WHAT TO WORK ON: From the first line to the last, give the material again exactly, without the images.
===
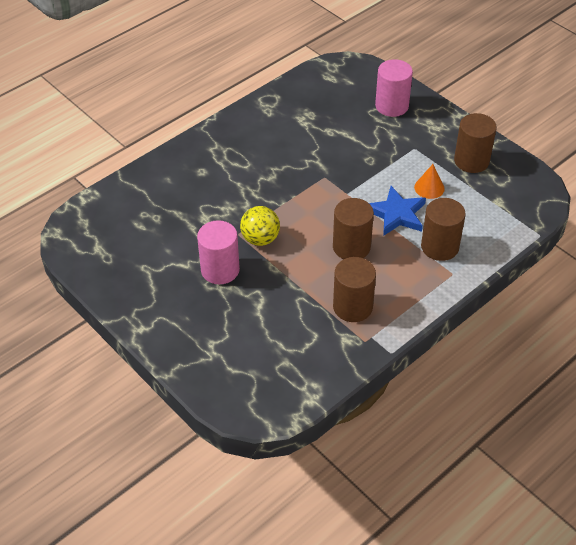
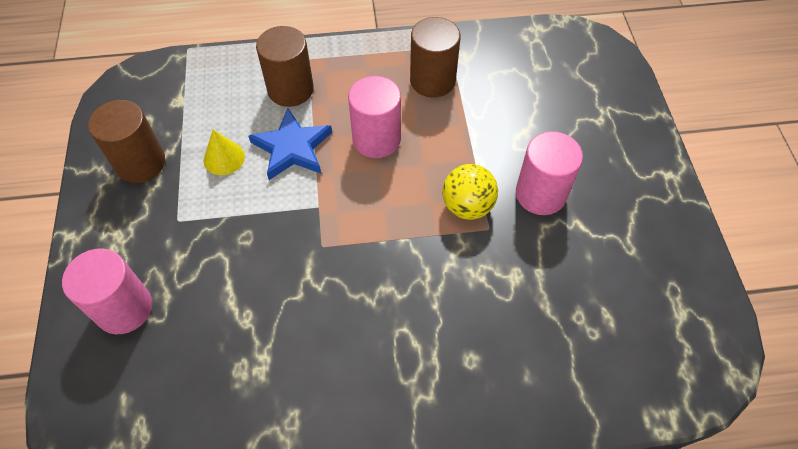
camera: 145 degrees left, 10 degrees up
(351, 247) = (376, 139): brown cylinder -> pink cylinder
(429, 188) = (224, 158): orange cone -> yellow cone

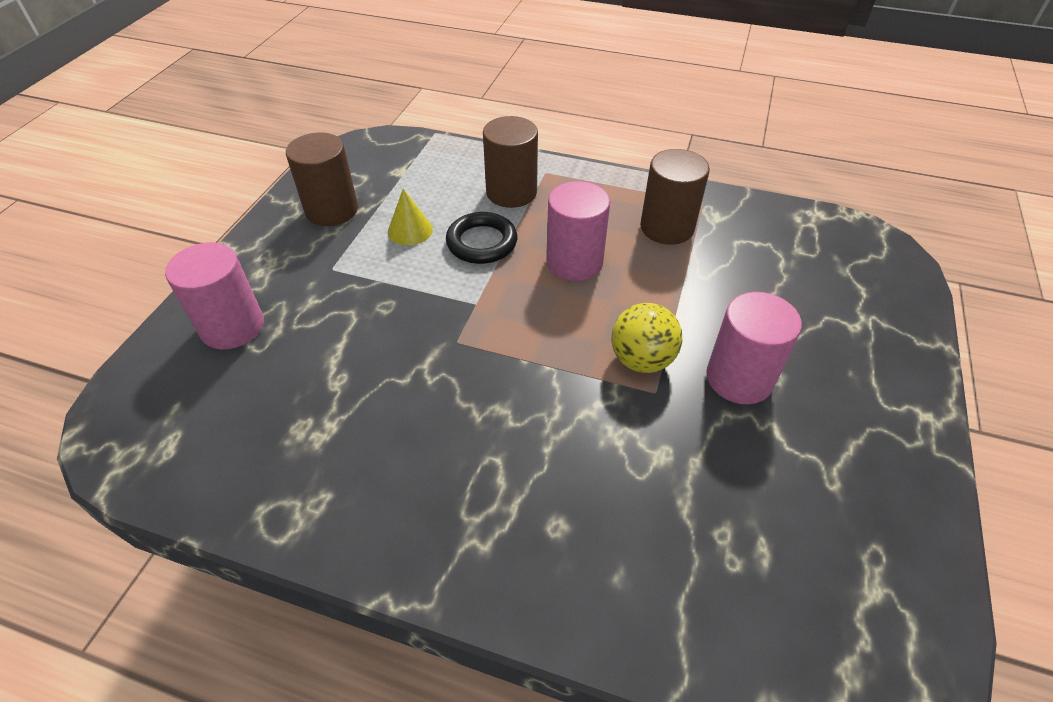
camera: 25 degrees right, 10 degrees down
(292, 148) = (482, 242): blue star -> black ring

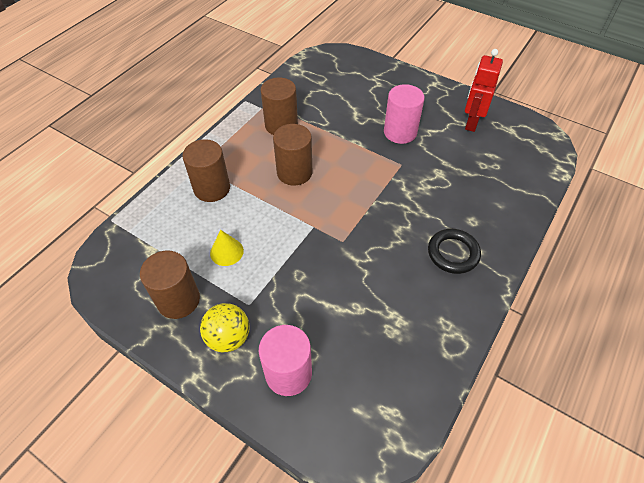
camera: 75 degrees left, 5 degrees up
(482, 242) = (257, 213): black ring -> black ring (453, 253)
(574, 262) = (294, 172): pink cylinder -> brown cylinder
(641, 360) = (379, 164): yellow ball -> yellow ball (228, 337)
(845, 500) = (471, 123): none -> red robot

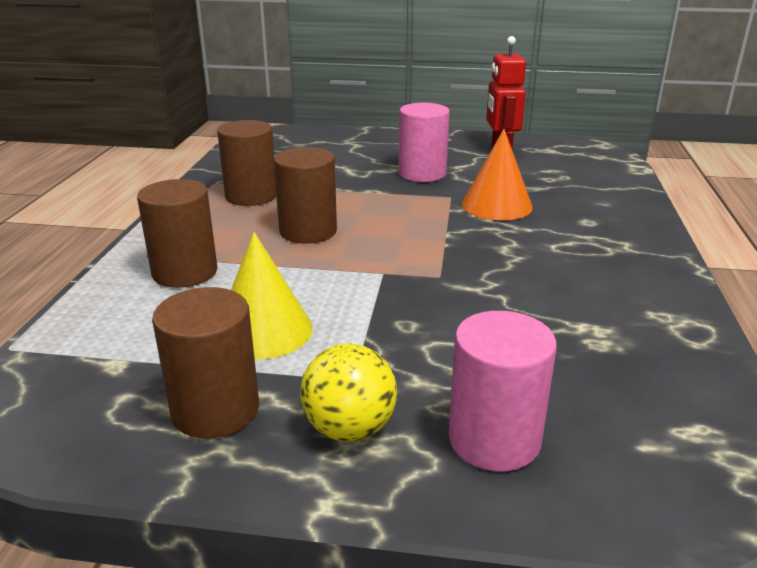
camera: 25 degrees left, 25 degrees down
(226, 251) = (263, 330): yellow cone -> yellow cone, size x1.59
(425, 184) = (496, 205): none -> orange cone
(453, 253) = (596, 252): black ring -> none

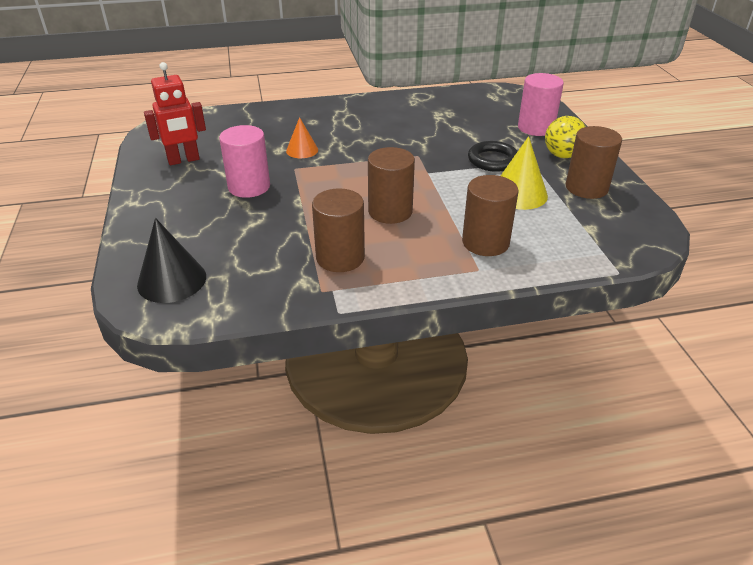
camera: 110 degrees left, 10 degrees up
(292, 141) = (172, 280): none -> black cone
(383, 338) = (493, 160): none -> black ring
(496, 205) = (302, 150): orange cone -> orange cone, size x0.63

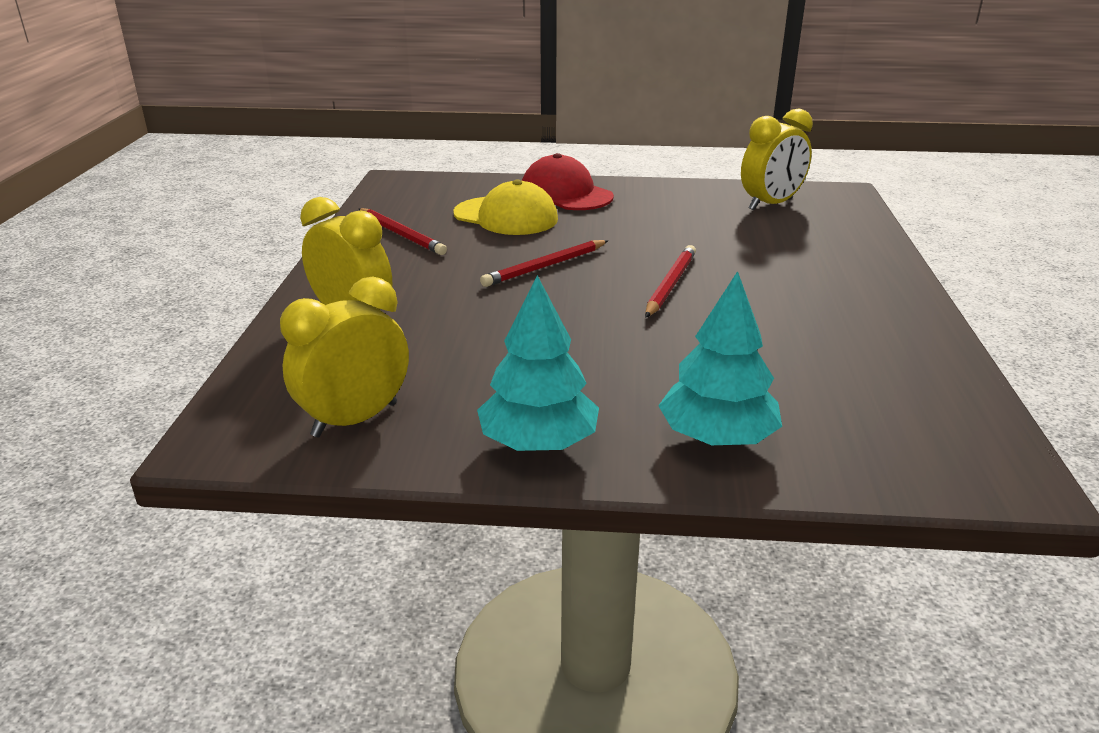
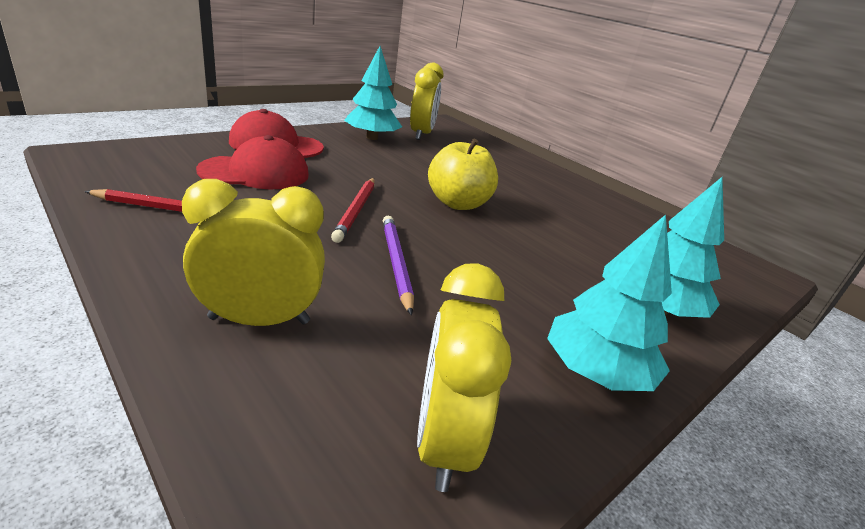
camera: 50 degrees left, 0 degrees up
(506, 216) = (255, 173): yellow cap -> red cap
(508, 315) = (396, 263): none -> purple pencil
(670, 284) = (458, 203): red pencil -> yellow apple
(691, 200) = (372, 138): none -> turquoise tree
===
RESULT FOR THIS EXERCISE:
camera: 145 degrees left, 10 degrees up
(351, 247) = (376, 139): brown cylinder -> pink cylinder
(429, 188) = (224, 158): orange cone -> yellow cone

camera: 25 degrees right, 10 degrees down
(292, 148) = (482, 242): blue star -> black ring

camera: 75 degrees left, 5 degrees up
(482, 242) = (257, 213): black ring -> black ring (453, 253)
(574, 262) = (294, 172): pink cylinder -> brown cylinder
(641, 360) = (379, 164): yellow ball -> yellow ball (228, 337)
(845, 500) = (471, 123): none -> red robot

camera: 25 degrees left, 25 degrees down
(226, 251) = (263, 330): yellow cone -> yellow cone, size x1.59
(425, 184) = (496, 205): none -> orange cone
(453, 253) = (596, 252): black ring -> none

camera: 110 degrees left, 10 degrees up
(292, 141) = (172, 280): none -> black cone
(383, 338) = (493, 160): none -> black ring
(496, 205) = (302, 150): orange cone -> orange cone, size x0.63

camera: 50 degrees left, 0 degrees up
(506, 216) = (255, 173): yellow cap -> red cap
(508, 315) = (396, 263): none -> purple pencil
(670, 284) = (458, 203): red pencil -> yellow apple
(691, 200) = (372, 138): none -> turquoise tree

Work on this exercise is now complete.